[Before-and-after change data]
———
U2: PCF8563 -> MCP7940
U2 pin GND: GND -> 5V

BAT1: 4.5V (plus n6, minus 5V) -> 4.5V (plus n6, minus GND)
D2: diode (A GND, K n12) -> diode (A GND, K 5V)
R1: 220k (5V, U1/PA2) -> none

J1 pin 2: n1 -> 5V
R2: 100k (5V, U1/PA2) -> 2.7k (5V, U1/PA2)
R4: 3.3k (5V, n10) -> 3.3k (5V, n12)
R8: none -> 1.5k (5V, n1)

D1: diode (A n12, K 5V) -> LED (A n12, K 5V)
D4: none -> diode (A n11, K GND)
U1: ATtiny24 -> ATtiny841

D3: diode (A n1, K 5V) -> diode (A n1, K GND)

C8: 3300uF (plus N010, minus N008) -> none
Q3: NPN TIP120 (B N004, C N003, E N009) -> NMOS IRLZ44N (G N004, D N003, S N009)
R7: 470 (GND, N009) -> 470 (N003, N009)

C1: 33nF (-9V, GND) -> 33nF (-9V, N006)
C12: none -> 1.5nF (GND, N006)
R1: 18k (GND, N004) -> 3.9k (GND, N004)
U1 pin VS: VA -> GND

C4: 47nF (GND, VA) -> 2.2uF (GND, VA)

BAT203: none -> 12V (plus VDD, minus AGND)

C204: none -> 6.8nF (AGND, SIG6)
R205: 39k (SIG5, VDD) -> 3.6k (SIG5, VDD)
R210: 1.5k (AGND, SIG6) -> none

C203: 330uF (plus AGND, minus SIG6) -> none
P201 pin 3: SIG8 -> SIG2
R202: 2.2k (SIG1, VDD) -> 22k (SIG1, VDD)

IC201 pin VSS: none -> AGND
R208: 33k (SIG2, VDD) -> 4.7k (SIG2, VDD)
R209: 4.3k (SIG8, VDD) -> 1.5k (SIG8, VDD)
———
> REQUIREMENT
Lines after the one containing "C8: 3300uF (plus N010, minus N008) -> none" are not part of the task. Output the entries exactly from their first line through that one.

> COMPLETED EXERCISE
U2: PCF8563 -> MCP7940
U2 pin GND: GND -> 5V

BAT1: 4.5V (plus n6, minus 5V) -> 4.5V (plus n6, minus GND)
D2: diode (A GND, K n12) -> diode (A GND, K 5V)
R1: 220k (5V, U1/PA2) -> none

J1 pin 2: n1 -> 5V
R2: 100k (5V, U1/PA2) -> 2.7k (5V, U1/PA2)
R4: 3.3k (5V, n10) -> 3.3k (5V, n12)
R8: none -> 1.5k (5V, n1)

D1: diode (A n12, K 5V) -> LED (A n12, K 5V)
D4: none -> diode (A n11, K GND)
U1: ATtiny24 -> ATtiny841

D3: diode (A n1, K 5V) -> diode (A n1, K GND)

C8: 3300uF (plus N010, minus N008) -> none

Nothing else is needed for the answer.